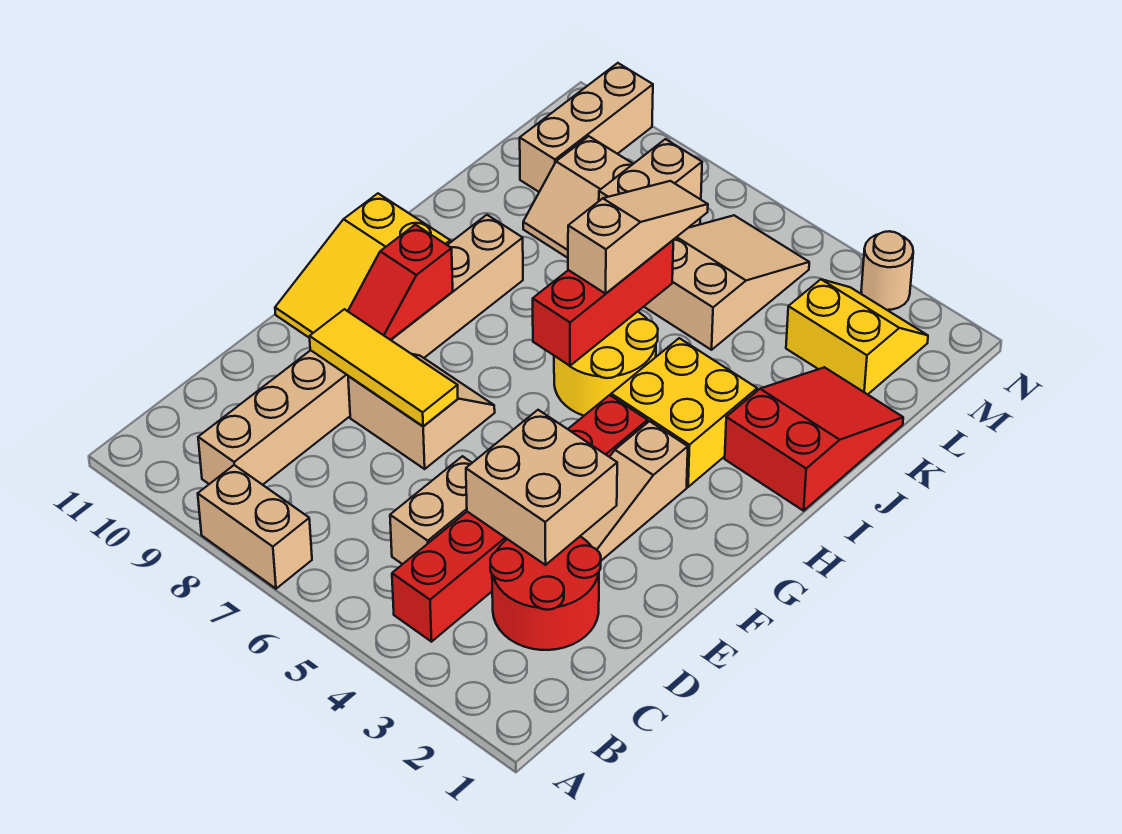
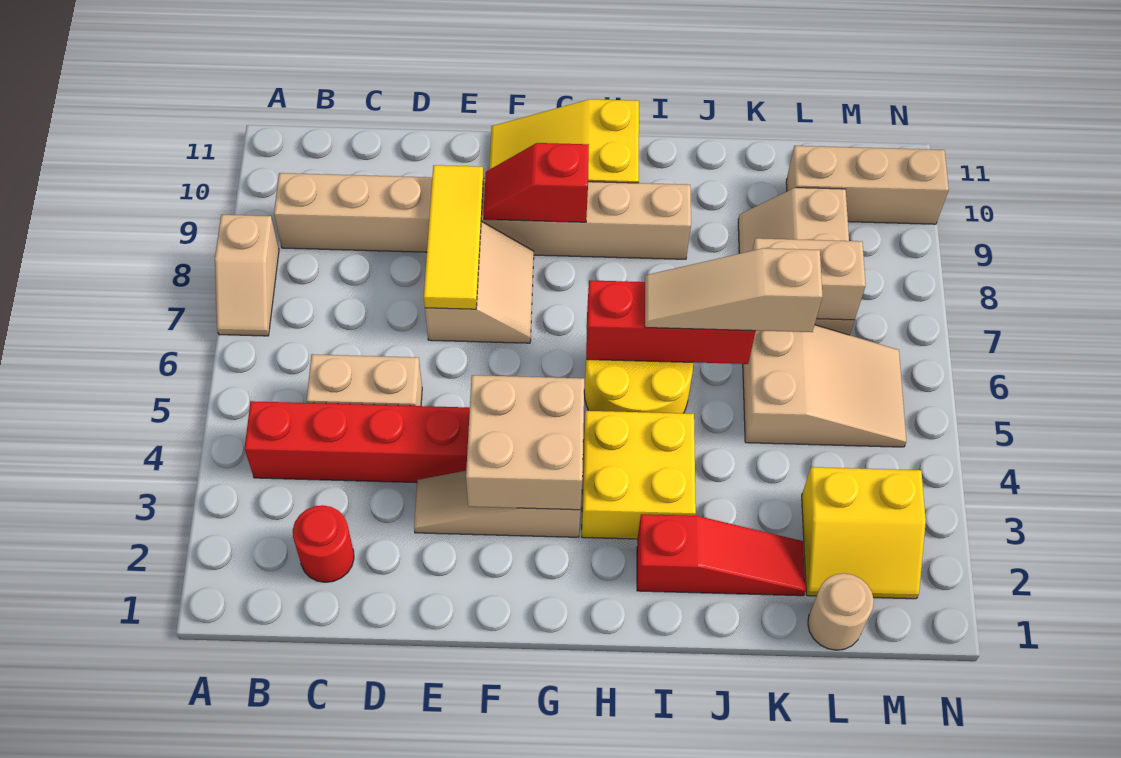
tan brick A7:A8 level 1 -> tan slope A7:A8 level 1 top 8
red round brick C2:D3 level 1 -> red round brick C2 level 1
tan brick D3:E4 level 2 -> tan brick F3:G4 level 2
red slope I1:K2 level 1 top I -> red slope I2:K2 level 1 top I
tan slope I6:K6 level 3 top I -> tan slope I6:K6 level 3 top K
yellow slope L2:M3 level 1 top L -> yellow slope L2:M3 level 1 top 3
tan round brick N3 level 1 -> tan round brick L1 level 1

* * *

> **Description of the task**:
Reproduce each line of the records in which the string "round" appears.

> **Solution to this problem**:
red round brick C2:D3 level 1 -> red round brick C2 level 1
tan round brick N3 level 1 -> tan round brick L1 level 1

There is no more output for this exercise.